◆ TASK TO COMPLETE ◆
Copy without pictures. Please restate each line of the listing exactly.

◆ SOURCE DATA ◆
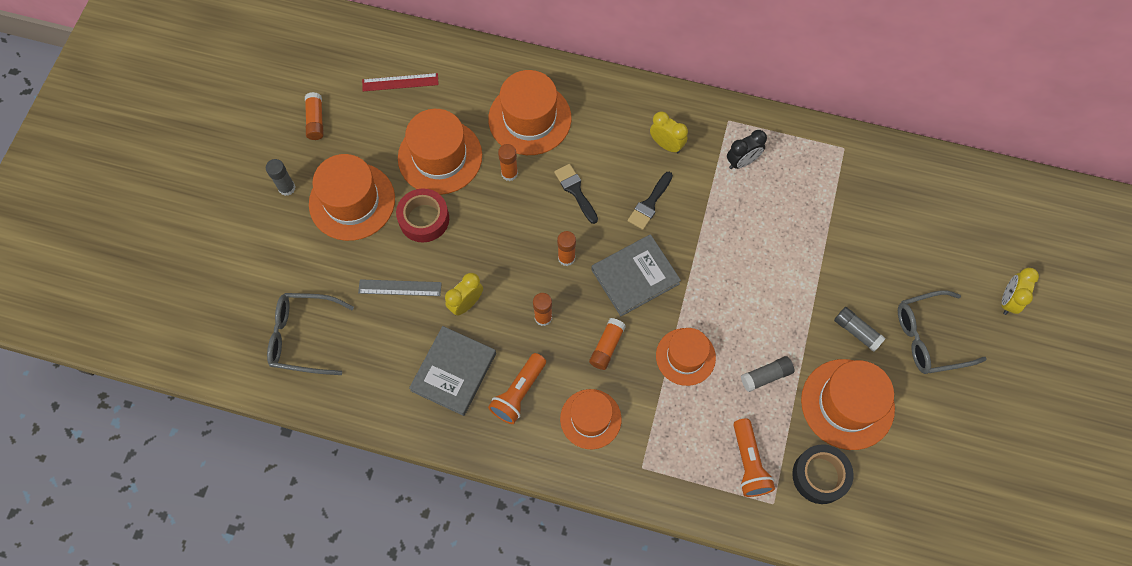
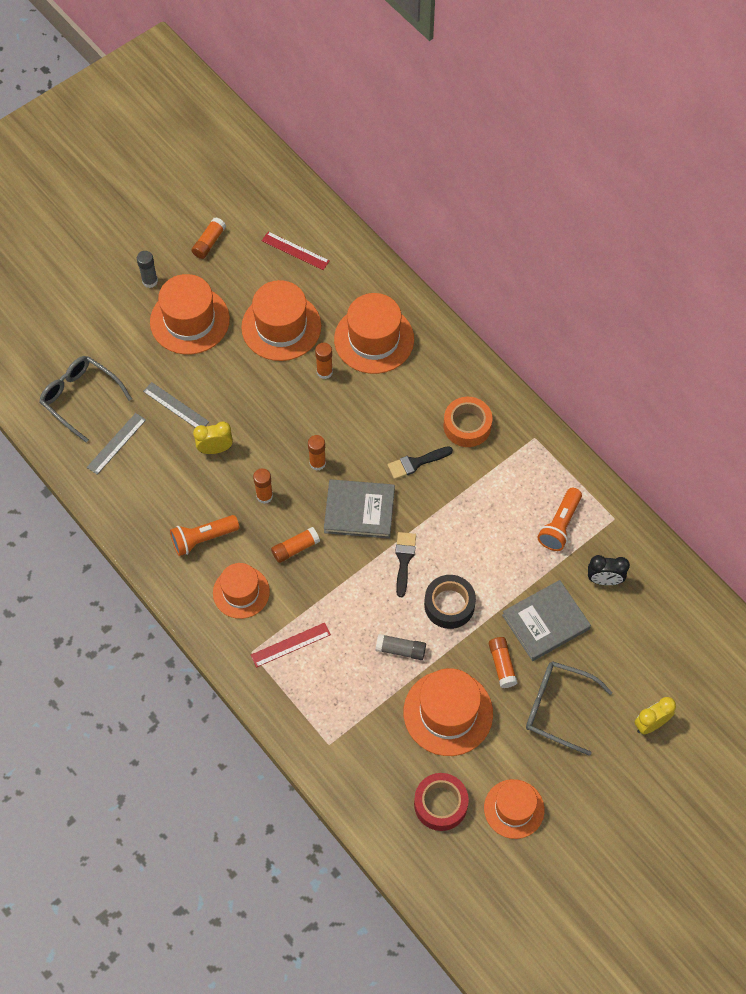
camera: 35 degrees right, 5 degrees down
(370, 357) = (116, 443): none -> grey ruler
(424, 219) = (232, 366): red tape -> red tape (440, 804)
(453, 372) = (167, 492): grey book -> grey book (545, 622)
(575, 191) = (365, 417): black brush -> black brush (404, 560)
(666, 145) = (467, 426): yellow clock -> orange tape
(670, 437) = (290, 645): none -> red ruler
(685, 356) = (350, 594): orange hat -> orange hat (514, 809)
(742, 162) = (518, 477): black clock -> black clock (604, 580)
(749, 463) = (334, 703): orange flashlight -> orange flashlight (560, 525)
(820, 476) = (381, 749): black tape -> black tape (449, 605)
(856, 331) = (502, 665): grey glue stick -> orange glue stick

◆ SOLUTION FOR THIS PROBLEM ◆
camera: 35 degrees right, 5 degrees down
(370, 357) = (116, 443): none -> grey ruler
(424, 219) = (232, 366): red tape -> red tape (440, 804)
(453, 372) = (167, 492): grey book -> grey book (545, 622)
(575, 191) = (365, 417): black brush -> black brush (404, 560)
(666, 145) = (467, 426): yellow clock -> orange tape
(670, 437) = (290, 645): none -> red ruler
(685, 356) = (350, 594): orange hat -> orange hat (514, 809)
(742, 162) = (518, 477): black clock -> black clock (604, 580)
(749, 463) = (334, 703): orange flashlight -> orange flashlight (560, 525)
(820, 476) = (381, 749): black tape -> black tape (449, 605)
(856, 331) = (502, 665): grey glue stick -> orange glue stick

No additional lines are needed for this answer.